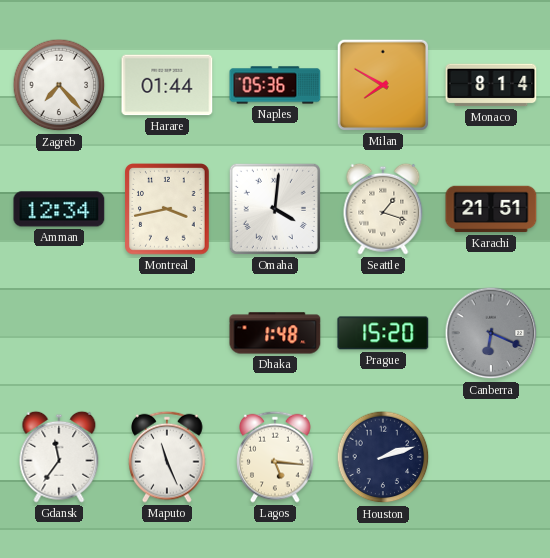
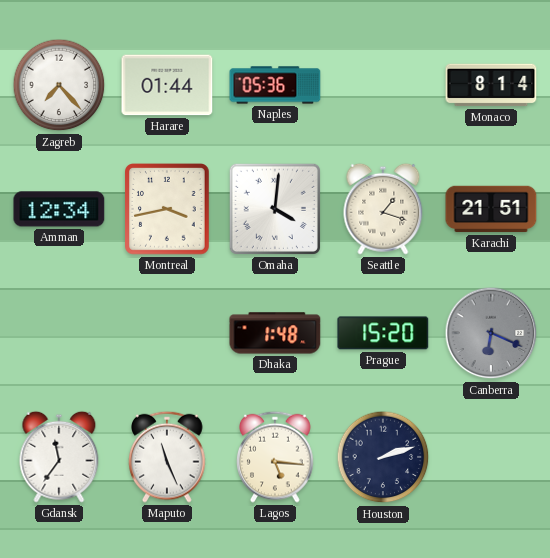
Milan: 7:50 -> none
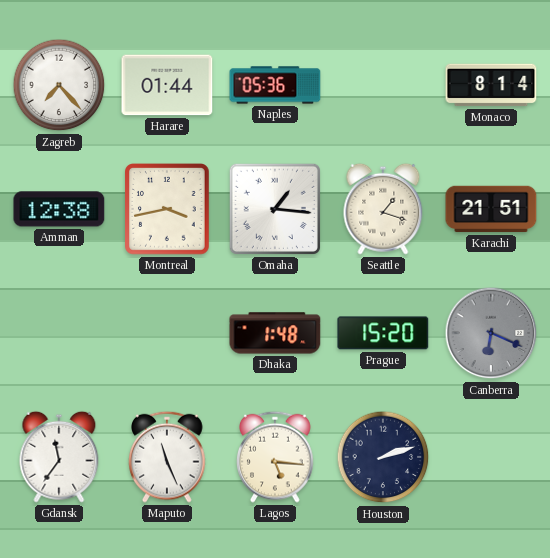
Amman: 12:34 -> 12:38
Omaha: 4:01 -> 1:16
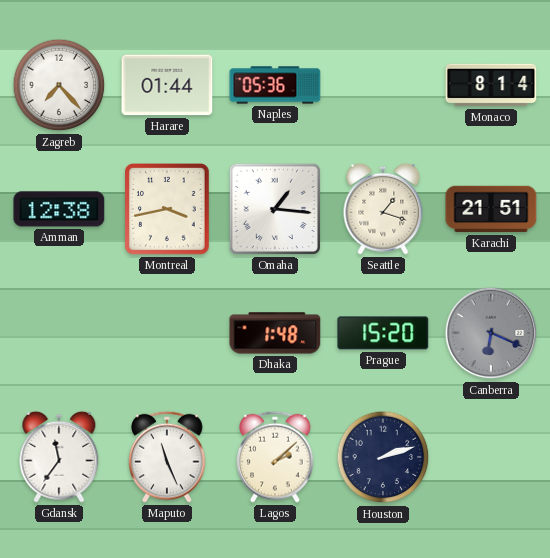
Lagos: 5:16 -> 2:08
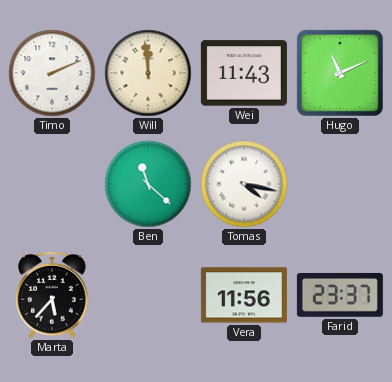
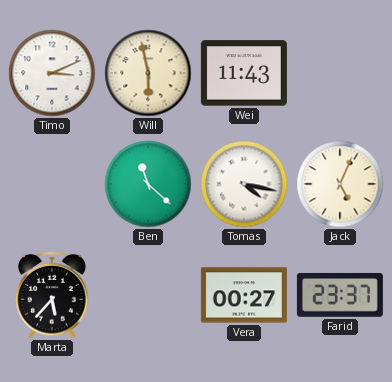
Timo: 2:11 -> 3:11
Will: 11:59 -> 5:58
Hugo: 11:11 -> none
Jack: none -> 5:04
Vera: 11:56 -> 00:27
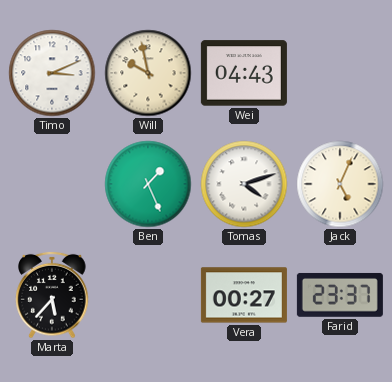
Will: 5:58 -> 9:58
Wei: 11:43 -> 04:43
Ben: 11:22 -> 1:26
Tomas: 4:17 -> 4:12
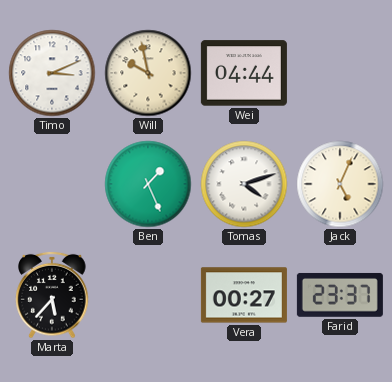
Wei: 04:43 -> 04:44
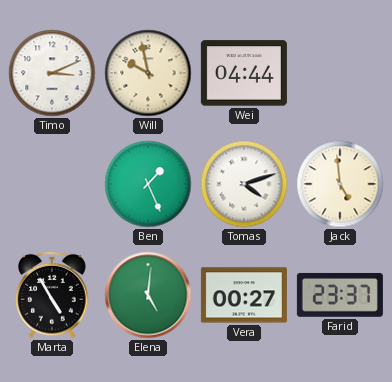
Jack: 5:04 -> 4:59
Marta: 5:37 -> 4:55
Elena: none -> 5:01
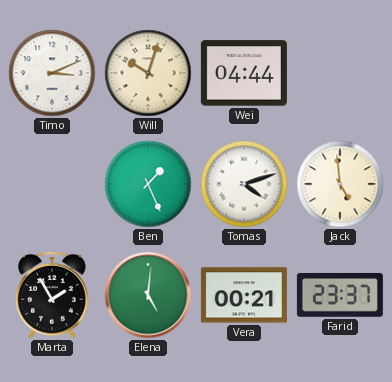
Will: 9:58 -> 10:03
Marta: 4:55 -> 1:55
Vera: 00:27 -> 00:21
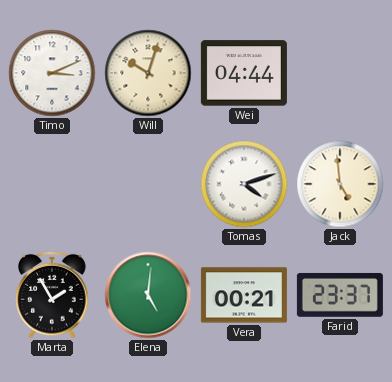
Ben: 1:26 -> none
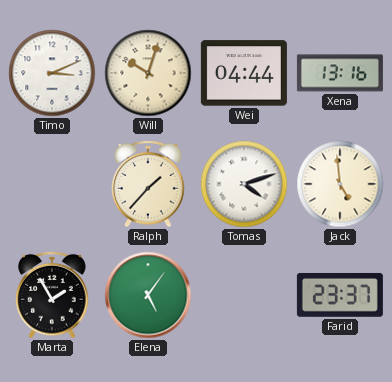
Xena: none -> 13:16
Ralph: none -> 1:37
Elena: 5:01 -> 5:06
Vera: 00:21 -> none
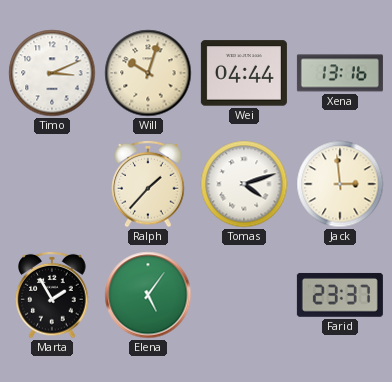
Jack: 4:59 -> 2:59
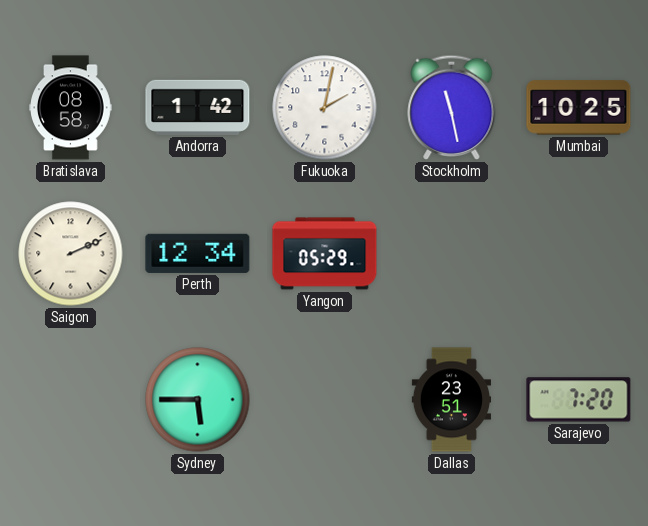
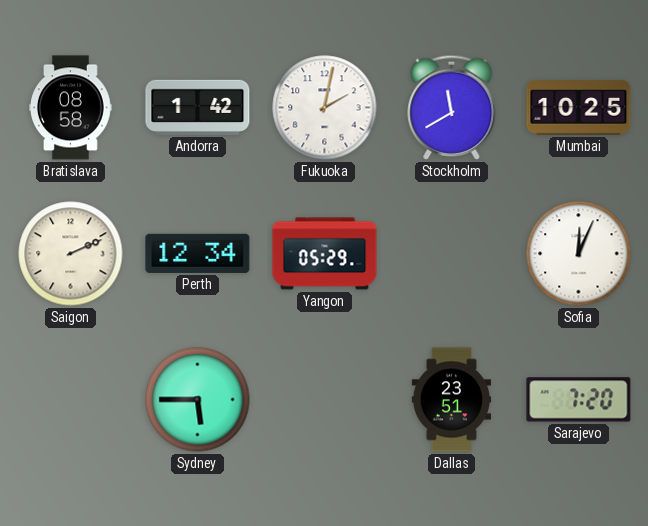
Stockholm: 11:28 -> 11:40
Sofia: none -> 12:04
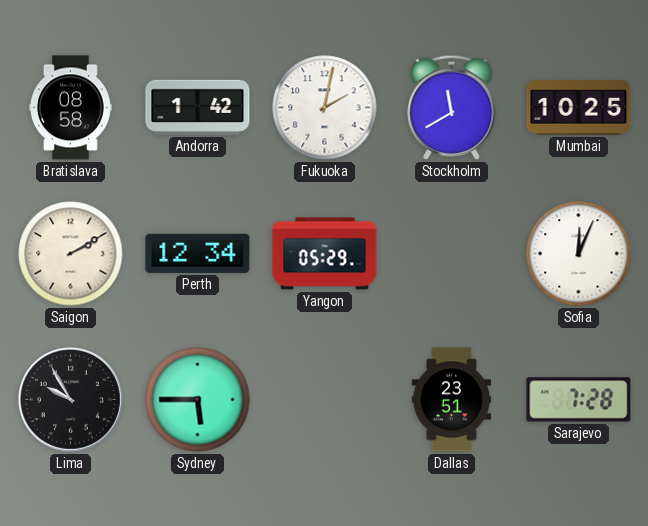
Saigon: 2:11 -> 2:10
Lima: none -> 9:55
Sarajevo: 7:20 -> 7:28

- _Exercise instructions_: Can you copy out every line of the entries above word for word, omitting the pictures?

- _Solved exercise_:
Milan: 7:50 -> none
Amman: 12:34 -> 12:38
Omaha: 4:01 -> 1:16
Lagos: 5:16 -> 2:08
Timo: 2:11 -> 3:11
Will: 11:59 -> 5:58
Hugo: 11:11 -> none
Jack: none -> 5:04
Vera: 11:56 -> 00:27
Will: 5:58 -> 9:58
Wei: 11:43 -> 04:43
Ben: 11:22 -> 1:26
Tomas: 4:17 -> 4:12
Wei: 04:43 -> 04:44
Jack: 5:04 -> 4:59
Marta: 5:37 -> 4:55
Elena: none -> 5:01
Will: 9:58 -> 10:03
Marta: 4:55 -> 1:55
Vera: 00:27 -> 00:21
Ben: 1:26 -> none
Xena: none -> 13:16
Ralph: none -> 1:37
Elena: 5:01 -> 5:06
Vera: 00:21 -> none
Jack: 4:59 -> 2:59
Stockholm: 11:28 -> 11:40
Sofia: none -> 12:04
Saigon: 2:11 -> 2:10
Lima: none -> 9:55
Sarajevo: 7:20 -> 7:28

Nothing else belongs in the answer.